Reproduce each line of the entries that carries "left".

===== Dataset records =====

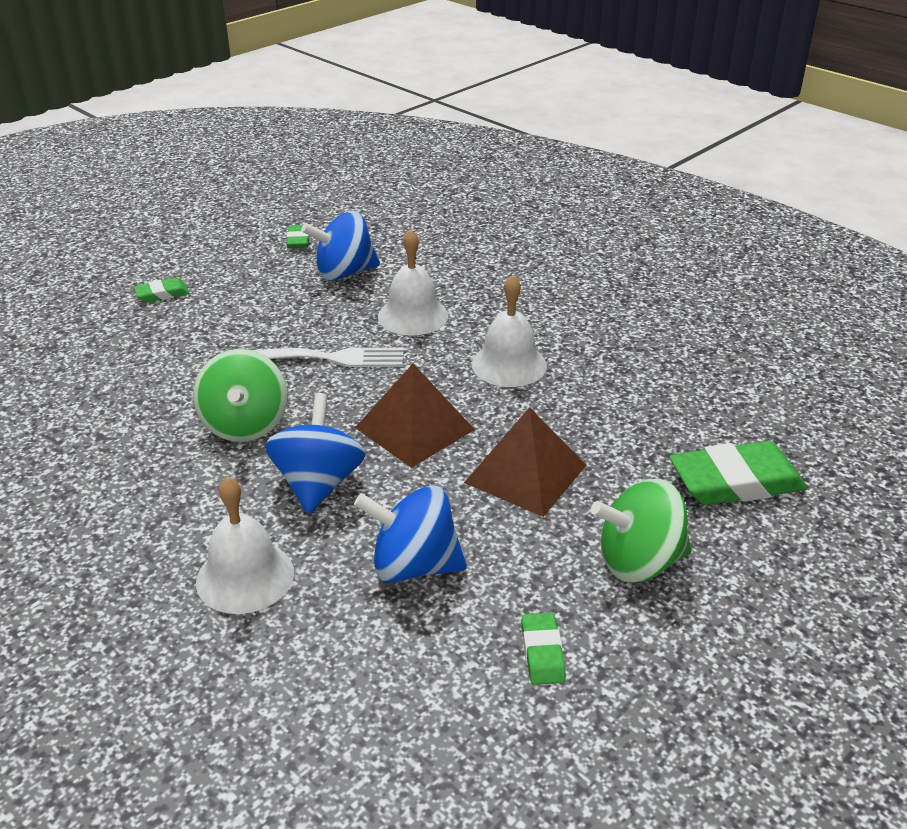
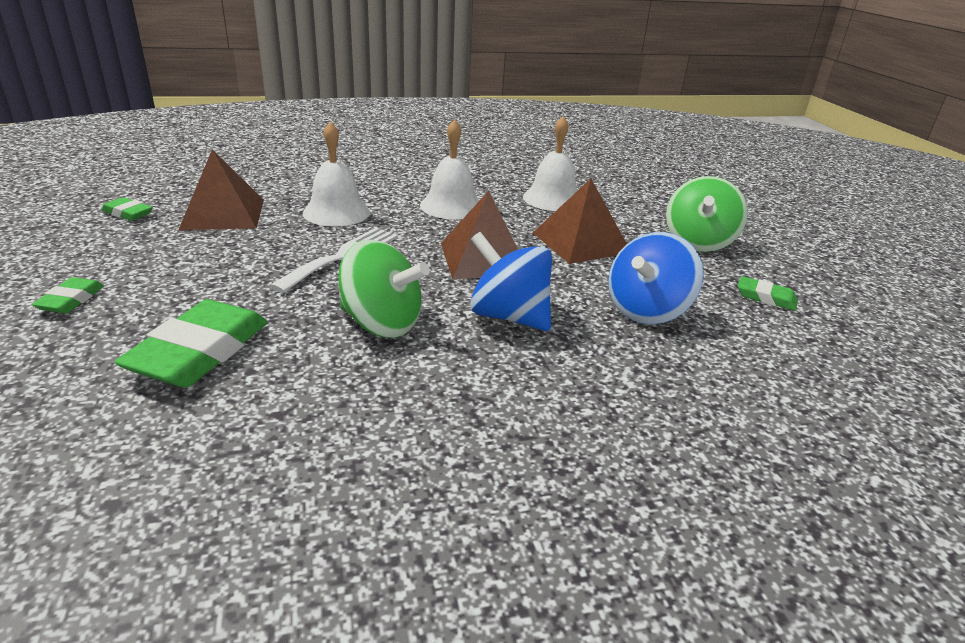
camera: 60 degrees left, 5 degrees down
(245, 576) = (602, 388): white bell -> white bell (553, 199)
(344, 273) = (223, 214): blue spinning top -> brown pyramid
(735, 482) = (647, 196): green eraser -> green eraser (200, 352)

=====
===== Dataset records =====

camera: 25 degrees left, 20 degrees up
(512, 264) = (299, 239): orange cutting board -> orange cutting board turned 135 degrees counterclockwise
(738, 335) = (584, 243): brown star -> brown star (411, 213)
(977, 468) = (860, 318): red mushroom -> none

=====

Problem solution:
camera: 60 degrees left, 5 degrees down
camera: 25 degrees left, 20 degrees up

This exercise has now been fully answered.